● What this task involves:
Only the lines from the one holding "The marteau (rouge)" to the final line of the material below belong in the answer, transcribed exactly.

● Given data:
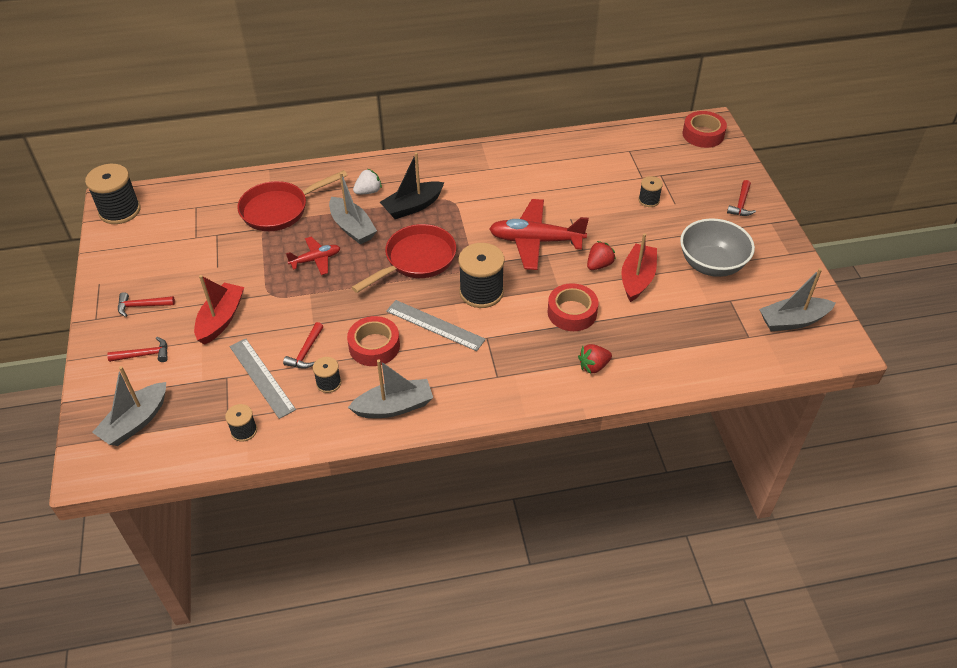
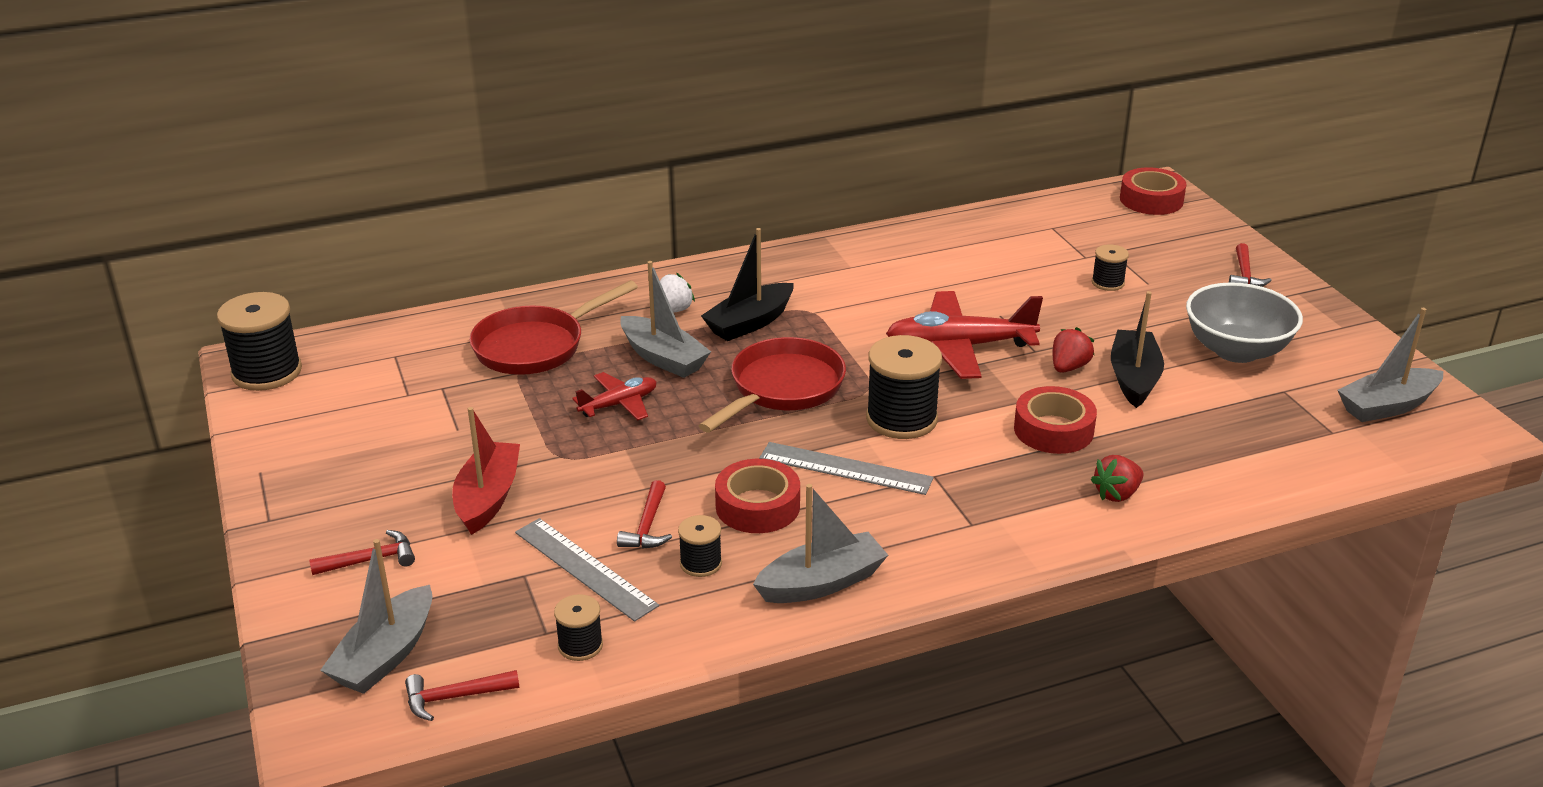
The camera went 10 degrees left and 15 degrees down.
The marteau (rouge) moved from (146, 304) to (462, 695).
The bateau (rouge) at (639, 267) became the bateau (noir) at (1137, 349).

● Solved problem:
The marteau (rouge) moved from (146, 304) to (462, 695).
The bateau (rouge) at (639, 267) became the bateau (noir) at (1137, 349).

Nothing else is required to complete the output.